Exercise prompt
Could you say how many lines below contain the word "VBAT"? Give the number with no other text.

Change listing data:
══════

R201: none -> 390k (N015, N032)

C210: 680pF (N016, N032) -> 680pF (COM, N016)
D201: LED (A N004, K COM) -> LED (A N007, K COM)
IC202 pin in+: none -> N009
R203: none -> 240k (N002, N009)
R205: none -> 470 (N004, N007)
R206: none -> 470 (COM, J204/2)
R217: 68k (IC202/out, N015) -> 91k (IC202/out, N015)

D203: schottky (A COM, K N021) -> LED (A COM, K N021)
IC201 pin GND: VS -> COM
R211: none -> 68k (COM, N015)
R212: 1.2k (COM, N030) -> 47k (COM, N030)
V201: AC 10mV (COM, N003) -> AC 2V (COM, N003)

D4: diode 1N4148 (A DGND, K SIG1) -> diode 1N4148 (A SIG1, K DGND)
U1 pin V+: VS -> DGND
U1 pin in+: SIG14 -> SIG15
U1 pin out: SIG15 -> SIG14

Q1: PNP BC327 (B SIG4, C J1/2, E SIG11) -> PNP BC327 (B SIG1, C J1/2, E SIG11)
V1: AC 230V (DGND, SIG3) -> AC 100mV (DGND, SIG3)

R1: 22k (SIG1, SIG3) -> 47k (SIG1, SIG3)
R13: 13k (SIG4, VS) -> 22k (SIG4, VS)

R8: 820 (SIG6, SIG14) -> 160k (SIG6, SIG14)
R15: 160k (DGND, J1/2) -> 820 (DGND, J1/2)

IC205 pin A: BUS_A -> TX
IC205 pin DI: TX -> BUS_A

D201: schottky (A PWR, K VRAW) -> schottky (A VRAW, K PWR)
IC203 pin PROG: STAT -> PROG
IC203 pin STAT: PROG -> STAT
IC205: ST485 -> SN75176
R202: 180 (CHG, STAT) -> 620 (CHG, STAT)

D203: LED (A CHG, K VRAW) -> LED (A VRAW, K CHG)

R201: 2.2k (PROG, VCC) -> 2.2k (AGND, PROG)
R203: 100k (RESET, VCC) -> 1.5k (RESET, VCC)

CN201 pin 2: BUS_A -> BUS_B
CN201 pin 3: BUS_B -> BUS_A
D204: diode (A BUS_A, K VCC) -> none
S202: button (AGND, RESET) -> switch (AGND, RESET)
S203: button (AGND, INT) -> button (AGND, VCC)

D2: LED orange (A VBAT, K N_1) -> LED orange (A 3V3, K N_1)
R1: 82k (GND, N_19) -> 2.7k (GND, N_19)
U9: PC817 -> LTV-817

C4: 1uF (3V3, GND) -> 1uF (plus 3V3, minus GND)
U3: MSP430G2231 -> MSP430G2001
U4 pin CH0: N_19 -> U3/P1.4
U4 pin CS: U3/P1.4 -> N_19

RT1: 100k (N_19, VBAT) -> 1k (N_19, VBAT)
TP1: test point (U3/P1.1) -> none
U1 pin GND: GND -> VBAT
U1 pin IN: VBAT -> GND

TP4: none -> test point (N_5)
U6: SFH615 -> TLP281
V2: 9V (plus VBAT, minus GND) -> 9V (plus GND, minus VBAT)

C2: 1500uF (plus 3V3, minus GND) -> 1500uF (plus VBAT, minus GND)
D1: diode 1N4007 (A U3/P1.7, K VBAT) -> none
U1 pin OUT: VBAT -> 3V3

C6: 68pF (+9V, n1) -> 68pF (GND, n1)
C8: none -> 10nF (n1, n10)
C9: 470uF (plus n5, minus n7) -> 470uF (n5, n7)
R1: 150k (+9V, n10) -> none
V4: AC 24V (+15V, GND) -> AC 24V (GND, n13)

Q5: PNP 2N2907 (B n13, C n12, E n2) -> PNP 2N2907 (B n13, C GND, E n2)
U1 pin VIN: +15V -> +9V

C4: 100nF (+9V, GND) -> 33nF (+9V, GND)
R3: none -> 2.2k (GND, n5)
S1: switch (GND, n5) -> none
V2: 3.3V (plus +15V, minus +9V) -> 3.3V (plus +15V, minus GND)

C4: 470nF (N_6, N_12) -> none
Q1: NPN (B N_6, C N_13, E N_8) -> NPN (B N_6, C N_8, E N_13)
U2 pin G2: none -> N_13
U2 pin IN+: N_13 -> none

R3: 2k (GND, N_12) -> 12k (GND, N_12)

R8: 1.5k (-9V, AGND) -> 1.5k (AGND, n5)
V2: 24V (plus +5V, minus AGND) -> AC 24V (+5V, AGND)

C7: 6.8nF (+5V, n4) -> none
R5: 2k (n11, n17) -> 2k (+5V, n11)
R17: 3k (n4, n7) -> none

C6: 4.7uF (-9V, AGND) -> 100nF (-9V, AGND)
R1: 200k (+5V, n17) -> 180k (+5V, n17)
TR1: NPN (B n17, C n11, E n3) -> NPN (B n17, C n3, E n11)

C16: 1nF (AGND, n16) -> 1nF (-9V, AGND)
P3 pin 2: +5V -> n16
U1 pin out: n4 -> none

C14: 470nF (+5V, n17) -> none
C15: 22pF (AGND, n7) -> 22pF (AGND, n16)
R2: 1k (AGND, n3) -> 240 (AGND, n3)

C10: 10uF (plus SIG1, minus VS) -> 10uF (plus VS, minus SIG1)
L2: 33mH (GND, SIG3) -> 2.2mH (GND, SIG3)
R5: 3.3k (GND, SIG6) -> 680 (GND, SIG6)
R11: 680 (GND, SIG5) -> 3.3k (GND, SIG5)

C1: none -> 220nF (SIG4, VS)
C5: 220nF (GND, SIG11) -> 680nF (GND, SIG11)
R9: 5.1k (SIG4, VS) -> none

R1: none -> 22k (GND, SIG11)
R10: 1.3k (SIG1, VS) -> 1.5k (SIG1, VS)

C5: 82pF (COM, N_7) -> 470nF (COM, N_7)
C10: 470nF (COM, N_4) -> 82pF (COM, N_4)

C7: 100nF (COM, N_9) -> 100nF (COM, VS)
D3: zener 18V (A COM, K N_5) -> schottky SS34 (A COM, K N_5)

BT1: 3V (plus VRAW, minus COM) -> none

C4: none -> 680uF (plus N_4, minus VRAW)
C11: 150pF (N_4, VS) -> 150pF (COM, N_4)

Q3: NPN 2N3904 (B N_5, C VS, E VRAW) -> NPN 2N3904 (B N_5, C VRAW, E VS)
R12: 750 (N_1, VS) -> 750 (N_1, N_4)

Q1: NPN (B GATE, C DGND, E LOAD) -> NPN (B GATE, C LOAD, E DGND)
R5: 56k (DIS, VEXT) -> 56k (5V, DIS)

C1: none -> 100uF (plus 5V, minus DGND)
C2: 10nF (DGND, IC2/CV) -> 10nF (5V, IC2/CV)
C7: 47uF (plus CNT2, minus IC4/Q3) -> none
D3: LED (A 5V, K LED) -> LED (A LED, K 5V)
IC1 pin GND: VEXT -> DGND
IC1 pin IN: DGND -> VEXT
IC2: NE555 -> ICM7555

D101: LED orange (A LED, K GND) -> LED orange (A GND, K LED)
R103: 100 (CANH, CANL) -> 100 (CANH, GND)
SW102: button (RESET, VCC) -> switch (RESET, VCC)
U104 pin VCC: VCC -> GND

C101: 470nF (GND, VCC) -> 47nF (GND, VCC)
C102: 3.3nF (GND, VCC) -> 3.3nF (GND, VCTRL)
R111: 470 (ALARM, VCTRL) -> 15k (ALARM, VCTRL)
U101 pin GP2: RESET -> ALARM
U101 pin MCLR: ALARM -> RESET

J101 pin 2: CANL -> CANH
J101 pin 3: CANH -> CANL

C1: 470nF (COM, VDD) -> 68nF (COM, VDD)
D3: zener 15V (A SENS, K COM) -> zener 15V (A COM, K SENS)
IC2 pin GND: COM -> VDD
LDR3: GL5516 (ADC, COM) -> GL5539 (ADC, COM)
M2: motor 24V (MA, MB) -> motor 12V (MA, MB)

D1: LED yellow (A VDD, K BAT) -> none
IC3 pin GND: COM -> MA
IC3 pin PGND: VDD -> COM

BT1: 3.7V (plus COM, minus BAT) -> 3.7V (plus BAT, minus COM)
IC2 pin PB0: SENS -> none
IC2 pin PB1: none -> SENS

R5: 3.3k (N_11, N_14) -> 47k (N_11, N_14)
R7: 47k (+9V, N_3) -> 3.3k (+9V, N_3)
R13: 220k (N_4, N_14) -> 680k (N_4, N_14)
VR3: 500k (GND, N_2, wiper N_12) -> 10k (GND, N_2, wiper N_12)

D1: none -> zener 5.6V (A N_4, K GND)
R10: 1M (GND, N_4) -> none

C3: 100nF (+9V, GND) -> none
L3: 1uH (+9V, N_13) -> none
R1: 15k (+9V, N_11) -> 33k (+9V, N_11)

══════

Answer section
8